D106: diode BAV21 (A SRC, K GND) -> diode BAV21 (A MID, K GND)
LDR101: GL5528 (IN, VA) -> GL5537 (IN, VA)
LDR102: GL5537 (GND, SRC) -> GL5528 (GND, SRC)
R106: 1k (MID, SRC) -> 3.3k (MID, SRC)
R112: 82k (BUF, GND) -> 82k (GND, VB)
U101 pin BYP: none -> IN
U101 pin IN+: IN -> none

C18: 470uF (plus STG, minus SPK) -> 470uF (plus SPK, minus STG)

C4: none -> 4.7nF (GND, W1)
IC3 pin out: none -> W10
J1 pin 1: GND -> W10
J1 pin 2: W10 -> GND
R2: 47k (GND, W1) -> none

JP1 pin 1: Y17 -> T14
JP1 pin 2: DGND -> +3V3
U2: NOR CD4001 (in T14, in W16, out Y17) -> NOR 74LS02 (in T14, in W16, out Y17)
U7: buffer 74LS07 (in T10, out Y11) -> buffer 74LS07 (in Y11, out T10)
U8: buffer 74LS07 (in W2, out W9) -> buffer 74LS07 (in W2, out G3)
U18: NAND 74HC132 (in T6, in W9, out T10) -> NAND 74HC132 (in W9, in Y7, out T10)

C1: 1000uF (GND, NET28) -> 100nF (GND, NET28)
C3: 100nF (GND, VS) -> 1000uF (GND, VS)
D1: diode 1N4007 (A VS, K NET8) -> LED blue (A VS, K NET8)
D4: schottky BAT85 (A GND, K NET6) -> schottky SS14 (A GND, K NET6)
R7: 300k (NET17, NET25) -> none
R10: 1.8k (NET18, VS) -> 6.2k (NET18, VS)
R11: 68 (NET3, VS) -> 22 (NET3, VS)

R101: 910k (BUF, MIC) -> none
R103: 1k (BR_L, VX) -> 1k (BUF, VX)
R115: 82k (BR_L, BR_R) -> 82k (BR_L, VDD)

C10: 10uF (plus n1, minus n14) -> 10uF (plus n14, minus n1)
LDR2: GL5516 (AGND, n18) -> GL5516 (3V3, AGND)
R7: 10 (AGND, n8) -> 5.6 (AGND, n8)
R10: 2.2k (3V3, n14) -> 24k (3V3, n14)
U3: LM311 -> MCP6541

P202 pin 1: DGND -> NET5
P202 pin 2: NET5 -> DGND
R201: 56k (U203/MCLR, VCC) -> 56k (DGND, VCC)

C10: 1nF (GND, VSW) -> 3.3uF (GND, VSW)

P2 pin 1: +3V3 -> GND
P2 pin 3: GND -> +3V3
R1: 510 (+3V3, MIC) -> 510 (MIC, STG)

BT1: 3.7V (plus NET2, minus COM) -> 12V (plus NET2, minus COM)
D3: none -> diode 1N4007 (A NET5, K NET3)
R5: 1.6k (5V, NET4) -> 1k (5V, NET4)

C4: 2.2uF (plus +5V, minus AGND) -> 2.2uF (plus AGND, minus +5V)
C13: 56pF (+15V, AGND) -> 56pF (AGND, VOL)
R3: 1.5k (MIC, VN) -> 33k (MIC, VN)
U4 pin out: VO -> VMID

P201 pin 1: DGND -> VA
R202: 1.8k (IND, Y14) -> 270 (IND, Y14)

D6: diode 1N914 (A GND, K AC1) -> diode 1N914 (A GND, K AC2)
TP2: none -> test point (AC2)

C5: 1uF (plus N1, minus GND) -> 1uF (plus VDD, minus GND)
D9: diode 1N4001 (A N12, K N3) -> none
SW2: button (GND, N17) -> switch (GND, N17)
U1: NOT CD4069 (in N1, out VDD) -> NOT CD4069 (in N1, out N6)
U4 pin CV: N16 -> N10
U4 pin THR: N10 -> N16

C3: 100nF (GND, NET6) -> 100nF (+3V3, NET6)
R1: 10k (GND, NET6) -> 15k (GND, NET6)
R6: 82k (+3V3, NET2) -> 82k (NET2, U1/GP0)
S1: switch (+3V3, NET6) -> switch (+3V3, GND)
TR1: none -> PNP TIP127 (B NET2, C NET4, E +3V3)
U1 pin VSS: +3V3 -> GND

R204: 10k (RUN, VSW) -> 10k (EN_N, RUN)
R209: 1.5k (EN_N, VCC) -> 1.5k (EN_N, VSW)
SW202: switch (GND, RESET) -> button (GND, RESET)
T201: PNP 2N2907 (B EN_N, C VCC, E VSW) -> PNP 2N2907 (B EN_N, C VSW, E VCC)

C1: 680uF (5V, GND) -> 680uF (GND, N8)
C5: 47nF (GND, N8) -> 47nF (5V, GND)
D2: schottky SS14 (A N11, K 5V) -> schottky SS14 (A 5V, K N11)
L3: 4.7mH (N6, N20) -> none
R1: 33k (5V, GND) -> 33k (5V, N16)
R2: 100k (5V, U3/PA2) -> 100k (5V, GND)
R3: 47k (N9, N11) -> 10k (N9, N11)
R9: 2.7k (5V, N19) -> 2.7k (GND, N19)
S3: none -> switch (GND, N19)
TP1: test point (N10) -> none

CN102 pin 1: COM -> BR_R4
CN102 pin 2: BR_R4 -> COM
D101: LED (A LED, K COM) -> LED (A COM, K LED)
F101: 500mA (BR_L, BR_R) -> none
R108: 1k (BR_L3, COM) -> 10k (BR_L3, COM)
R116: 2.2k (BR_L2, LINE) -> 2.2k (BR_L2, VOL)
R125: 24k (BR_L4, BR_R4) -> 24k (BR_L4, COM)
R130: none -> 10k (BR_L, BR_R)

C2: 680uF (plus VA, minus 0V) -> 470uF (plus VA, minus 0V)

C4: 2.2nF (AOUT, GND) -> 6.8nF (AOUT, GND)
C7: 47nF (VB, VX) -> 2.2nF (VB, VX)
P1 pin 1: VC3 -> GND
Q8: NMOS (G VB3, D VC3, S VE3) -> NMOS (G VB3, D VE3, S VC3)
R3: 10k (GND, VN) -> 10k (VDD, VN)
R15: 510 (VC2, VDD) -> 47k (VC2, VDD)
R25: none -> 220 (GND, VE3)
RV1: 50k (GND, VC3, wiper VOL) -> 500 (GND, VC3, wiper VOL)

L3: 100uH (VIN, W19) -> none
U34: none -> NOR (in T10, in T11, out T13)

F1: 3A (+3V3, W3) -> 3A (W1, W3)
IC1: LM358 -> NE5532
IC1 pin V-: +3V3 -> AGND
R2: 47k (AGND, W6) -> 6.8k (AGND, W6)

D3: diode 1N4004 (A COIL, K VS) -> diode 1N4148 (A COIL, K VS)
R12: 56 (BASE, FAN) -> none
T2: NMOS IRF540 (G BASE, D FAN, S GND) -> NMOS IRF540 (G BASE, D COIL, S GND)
────────────────────────────────────────
INSTRUCTIONS FOR THE TASK -> Every entry in the listing above is to be repeated verbatim.

RESULT ->
D106: diode BAV21 (A SRC, K GND) -> diode BAV21 (A MID, K GND)
LDR101: GL5528 (IN, VA) -> GL5537 (IN, VA)
LDR102: GL5537 (GND, SRC) -> GL5528 (GND, SRC)
R106: 1k (MID, SRC) -> 3.3k (MID, SRC)
R112: 82k (BUF, GND) -> 82k (GND, VB)
U101 pin BYP: none -> IN
U101 pin IN+: IN -> none

C18: 470uF (plus STG, minus SPK) -> 470uF (plus SPK, minus STG)

C4: none -> 4.7nF (GND, W1)
IC3 pin out: none -> W10
J1 pin 1: GND -> W10
J1 pin 2: W10 -> GND
R2: 47k (GND, W1) -> none

JP1 pin 1: Y17 -> T14
JP1 pin 2: DGND -> +3V3
U2: NOR CD4001 (in T14, in W16, out Y17) -> NOR 74LS02 (in T14, in W16, out Y17)
U7: buffer 74LS07 (in T10, out Y11) -> buffer 74LS07 (in Y11, out T10)
U8: buffer 74LS07 (in W2, out W9) -> buffer 74LS07 (in W2, out G3)
U18: NAND 74HC132 (in T6, in W9, out T10) -> NAND 74HC132 (in W9, in Y7, out T10)

C1: 1000uF (GND, NET28) -> 100nF (GND, NET28)
C3: 100nF (GND, VS) -> 1000uF (GND, VS)
D1: diode 1N4007 (A VS, K NET8) -> LED blue (A VS, K NET8)
D4: schottky BAT85 (A GND, K NET6) -> schottky SS14 (A GND, K NET6)
R7: 300k (NET17, NET25) -> none
R10: 1.8k (NET18, VS) -> 6.2k (NET18, VS)
R11: 68 (NET3, VS) -> 22 (NET3, VS)

R101: 910k (BUF, MIC) -> none
R103: 1k (BR_L, VX) -> 1k (BUF, VX)
R115: 82k (BR_L, BR_R) -> 82k (BR_L, VDD)

C10: 10uF (plus n1, minus n14) -> 10uF (plus n14, minus n1)
LDR2: GL5516 (AGND, n18) -> GL5516 (3V3, AGND)
R7: 10 (AGND, n8) -> 5.6 (AGND, n8)
R10: 2.2k (3V3, n14) -> 24k (3V3, n14)
U3: LM311 -> MCP6541

P202 pin 1: DGND -> NET5
P202 pin 2: NET5 -> DGND
R201: 56k (U203/MCLR, VCC) -> 56k (DGND, VCC)

C10: 1nF (GND, VSW) -> 3.3uF (GND, VSW)

P2 pin 1: +3V3 -> GND
P2 pin 3: GND -> +3V3
R1: 510 (+3V3, MIC) -> 510 (MIC, STG)

BT1: 3.7V (plus NET2, minus COM) -> 12V (plus NET2, minus COM)
D3: none -> diode 1N4007 (A NET5, K NET3)
R5: 1.6k (5V, NET4) -> 1k (5V, NET4)

C4: 2.2uF (plus +5V, minus AGND) -> 2.2uF (plus AGND, minus +5V)
C13: 56pF (+15V, AGND) -> 56pF (AGND, VOL)
R3: 1.5k (MIC, VN) -> 33k (MIC, VN)
U4 pin out: VO -> VMID

P201 pin 1: DGND -> VA
R202: 1.8k (IND, Y14) -> 270 (IND, Y14)

D6: diode 1N914 (A GND, K AC1) -> diode 1N914 (A GND, K AC2)
TP2: none -> test point (AC2)

C5: 1uF (plus N1, minus GND) -> 1uF (plus VDD, minus GND)
D9: diode 1N4001 (A N12, K N3) -> none
SW2: button (GND, N17) -> switch (GND, N17)
U1: NOT CD4069 (in N1, out VDD) -> NOT CD4069 (in N1, out N6)
U4 pin CV: N16 -> N10
U4 pin THR: N10 -> N16

C3: 100nF (GND, NET6) -> 100nF (+3V3, NET6)
R1: 10k (GND, NET6) -> 15k (GND, NET6)
R6: 82k (+3V3, NET2) -> 82k (NET2, U1/GP0)
S1: switch (+3V3, NET6) -> switch (+3V3, GND)
TR1: none -> PNP TIP127 (B NET2, C NET4, E +3V3)
U1 pin VSS: +3V3 -> GND

R204: 10k (RUN, VSW) -> 10k (EN_N, RUN)
R209: 1.5k (EN_N, VCC) -> 1.5k (EN_N, VSW)
SW202: switch (GND, RESET) -> button (GND, RESET)
T201: PNP 2N2907 (B EN_N, C VCC, E VSW) -> PNP 2N2907 (B EN_N, C VSW, E VCC)

C1: 680uF (5V, GND) -> 680uF (GND, N8)
C5: 47nF (GND, N8) -> 47nF (5V, GND)
D2: schottky SS14 (A N11, K 5V) -> schottky SS14 (A 5V, K N11)
L3: 4.7mH (N6, N20) -> none
R1: 33k (5V, GND) -> 33k (5V, N16)
R2: 100k (5V, U3/PA2) -> 100k (5V, GND)
R3: 47k (N9, N11) -> 10k (N9, N11)
R9: 2.7k (5V, N19) -> 2.7k (GND, N19)
S3: none -> switch (GND, N19)
TP1: test point (N10) -> none

CN102 pin 1: COM -> BR_R4
CN102 pin 2: BR_R4 -> COM
D101: LED (A LED, K COM) -> LED (A COM, K LED)
F101: 500mA (BR_L, BR_R) -> none
R108: 1k (BR_L3, COM) -> 10k (BR_L3, COM)
R116: 2.2k (BR_L2, LINE) -> 2.2k (BR_L2, VOL)
R125: 24k (BR_L4, BR_R4) -> 24k (BR_L4, COM)
R130: none -> 10k (BR_L, BR_R)

C2: 680uF (plus VA, minus 0V) -> 470uF (plus VA, minus 0V)

C4: 2.2nF (AOUT, GND) -> 6.8nF (AOUT, GND)
C7: 47nF (VB, VX) -> 2.2nF (VB, VX)
P1 pin 1: VC3 -> GND
Q8: NMOS (G VB3, D VC3, S VE3) -> NMOS (G VB3, D VE3, S VC3)
R3: 10k (GND, VN) -> 10k (VDD, VN)
R15: 510 (VC2, VDD) -> 47k (VC2, VDD)
R25: none -> 220 (GND, VE3)
RV1: 50k (GND, VC3, wiper VOL) -> 500 (GND, VC3, wiper VOL)

L3: 100uH (VIN, W19) -> none
U34: none -> NOR (in T10, in T11, out T13)

F1: 3A (+3V3, W3) -> 3A (W1, W3)
IC1: LM358 -> NE5532
IC1 pin V-: +3V3 -> AGND
R2: 47k (AGND, W6) -> 6.8k (AGND, W6)

D3: diode 1N4004 (A COIL, K VS) -> diode 1N4148 (A COIL, K VS)
R12: 56 (BASE, FAN) -> none
T2: NMOS IRF540 (G BASE, D FAN, S GND) -> NMOS IRF540 (G BASE, D COIL, S GND)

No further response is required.